* **What is being asked**: Please give back exactly the line with "Someone repainted the" and each line after it through the end of the material, leaving out the pictures.

* **Task inputs**:
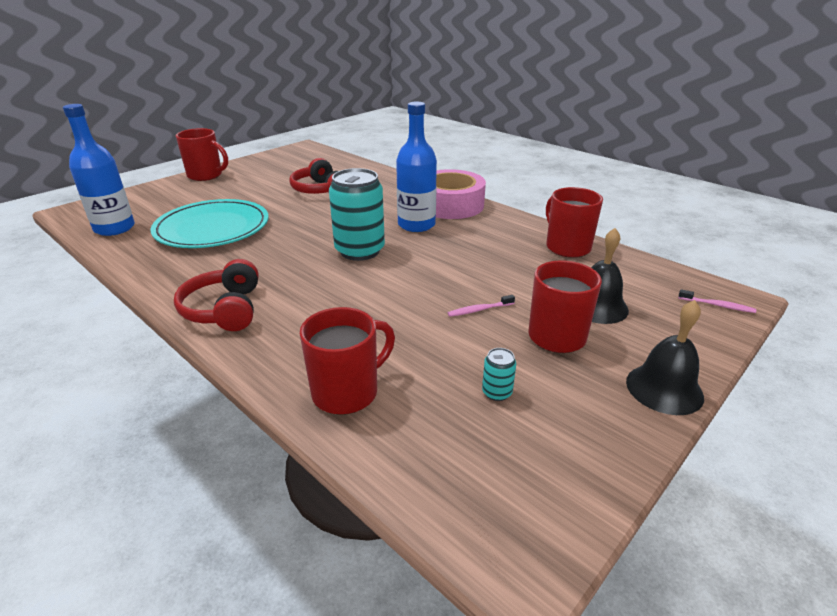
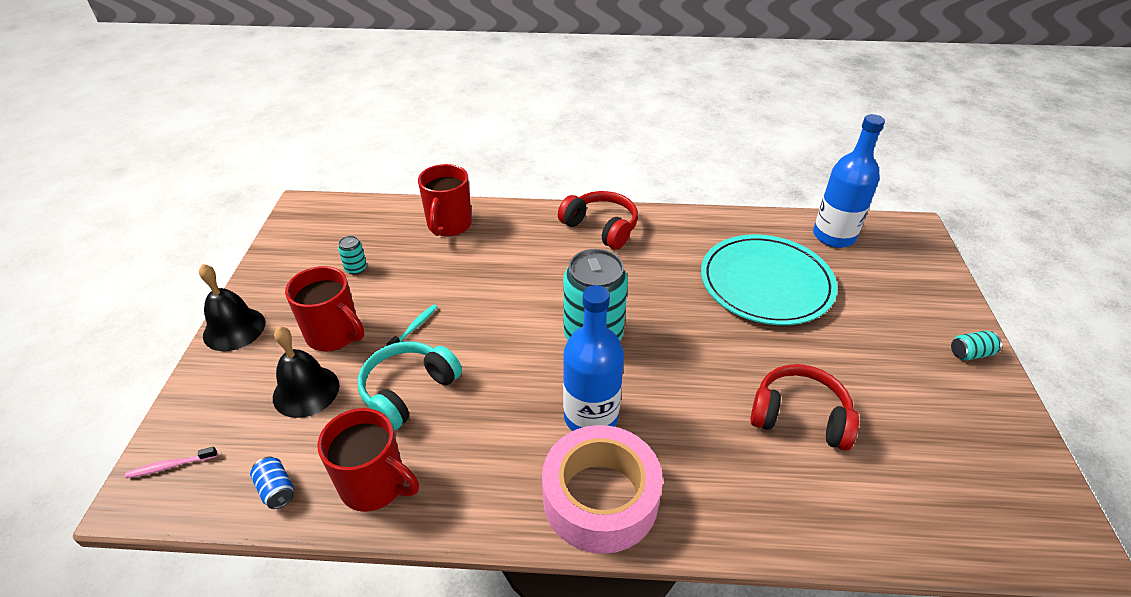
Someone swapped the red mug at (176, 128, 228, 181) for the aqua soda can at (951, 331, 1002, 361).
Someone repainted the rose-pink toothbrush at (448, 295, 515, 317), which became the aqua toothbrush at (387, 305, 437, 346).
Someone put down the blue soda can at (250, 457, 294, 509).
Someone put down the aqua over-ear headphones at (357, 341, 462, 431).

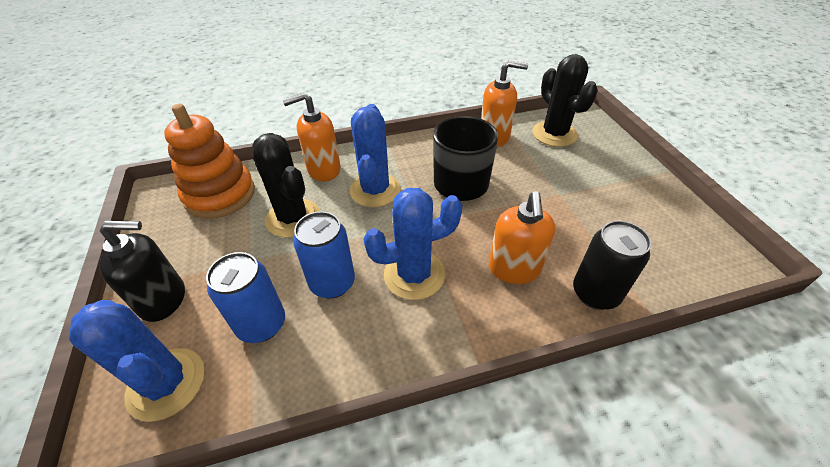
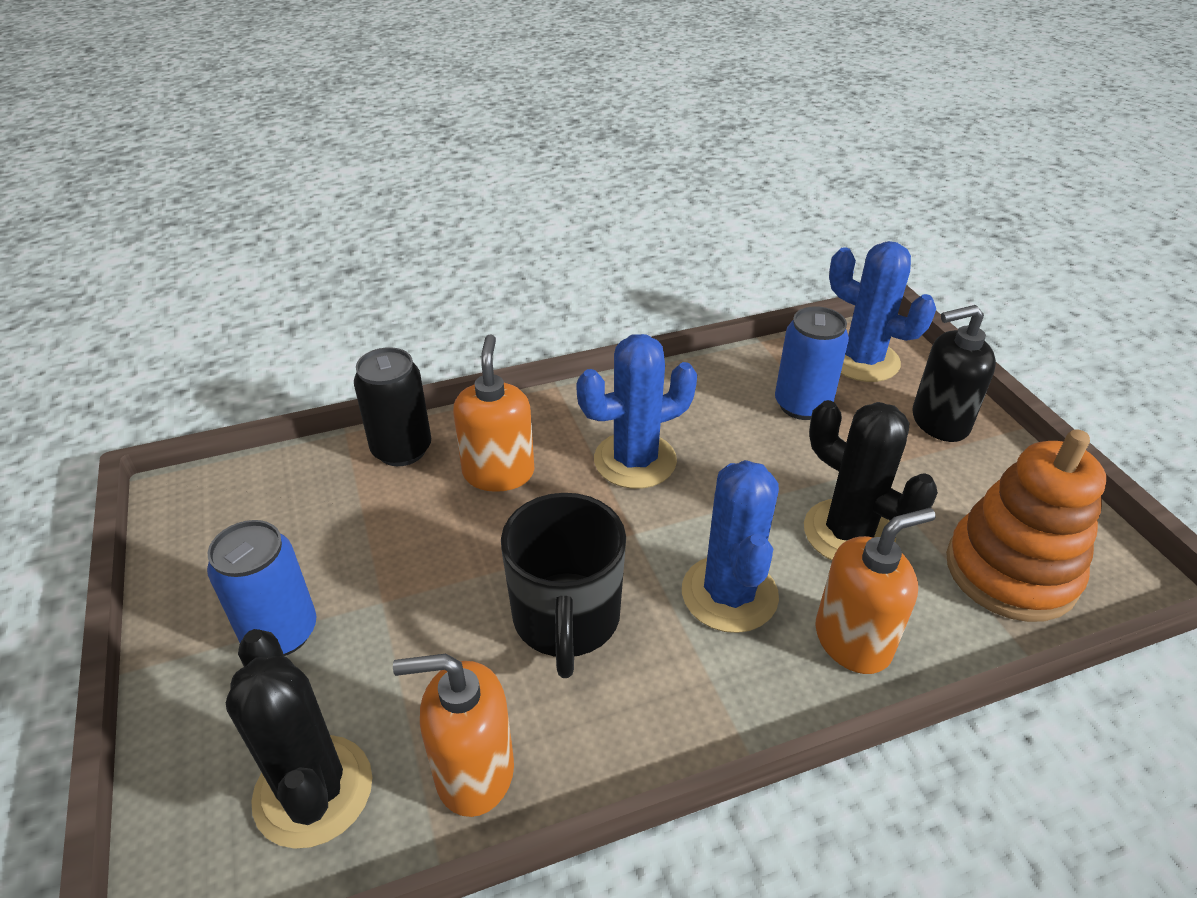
Someone carried the blue soda can from (293, 211, 355, 299) to (207, 520, 316, 656).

* **Answer space**:
Someone repainted the rose-pink toothbrush at (448, 295, 515, 317), which became the aqua toothbrush at (387, 305, 437, 346).
Someone put down the blue soda can at (250, 457, 294, 509).
Someone put down the aqua over-ear headphones at (357, 341, 462, 431).

Someone carried the blue soda can from (293, 211, 355, 299) to (207, 520, 316, 656).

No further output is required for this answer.